• _ACTIVITY_: What needs reproducing is the run of lines in the data below starting at the line with "brown rectangle: (199, 63)" and ending at the line with "green star: (155, 37) -> (119, 36), moved", both ends included. Copy it exactly, without pictures, and add nothing.

Multi-step shape changes
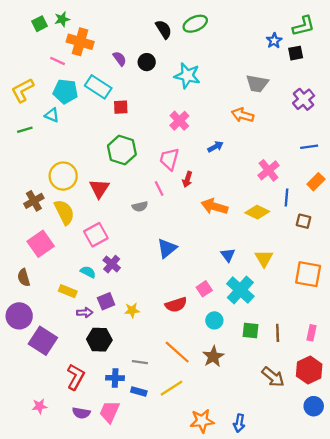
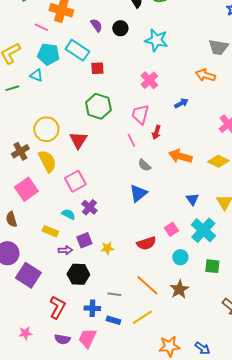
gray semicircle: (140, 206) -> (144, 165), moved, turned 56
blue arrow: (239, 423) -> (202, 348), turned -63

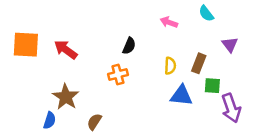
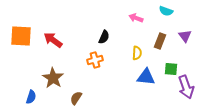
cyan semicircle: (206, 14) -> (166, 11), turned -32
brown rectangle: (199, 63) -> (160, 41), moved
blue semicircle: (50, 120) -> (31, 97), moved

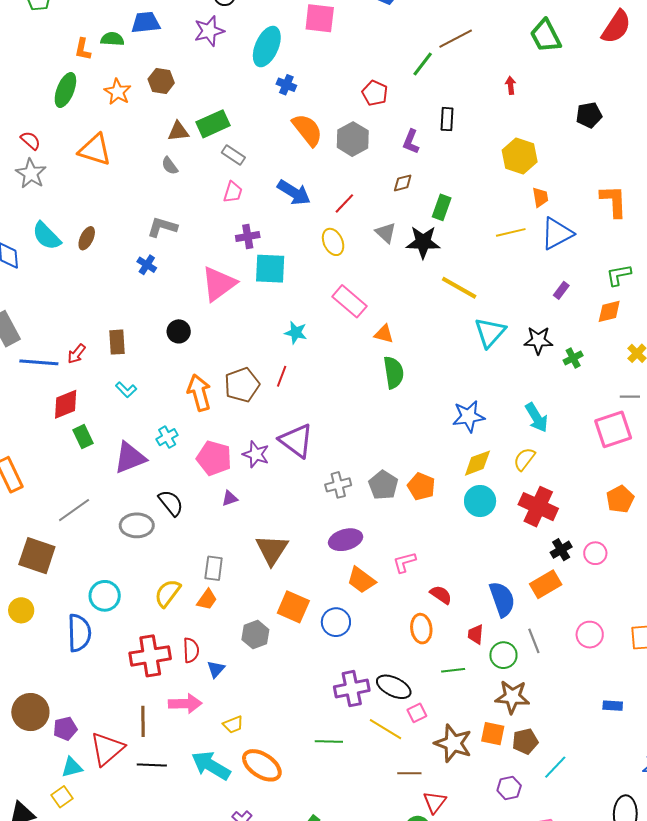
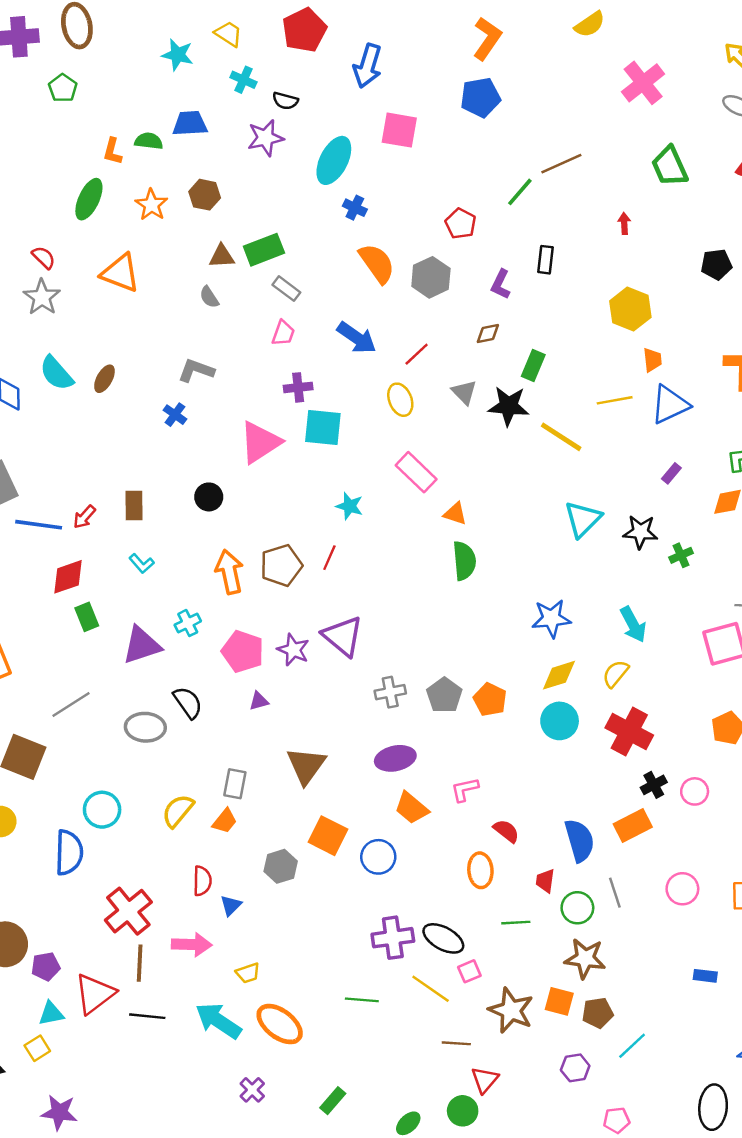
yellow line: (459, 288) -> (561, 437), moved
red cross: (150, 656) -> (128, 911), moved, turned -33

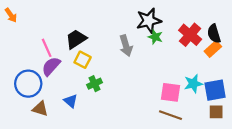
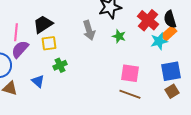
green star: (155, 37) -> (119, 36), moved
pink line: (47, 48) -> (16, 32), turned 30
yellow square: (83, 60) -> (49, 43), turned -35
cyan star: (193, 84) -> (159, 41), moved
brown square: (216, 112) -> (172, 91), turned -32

• _OUTPUT_:
brown rectangle: (199, 63) -> (160, 41), moved
blue semicircle: (50, 120) -> (31, 97), moved

yellow line: (459, 288) -> (561, 437), moved
red cross: (150, 656) -> (128, 911), moved, turned -33

green star: (155, 37) -> (119, 36), moved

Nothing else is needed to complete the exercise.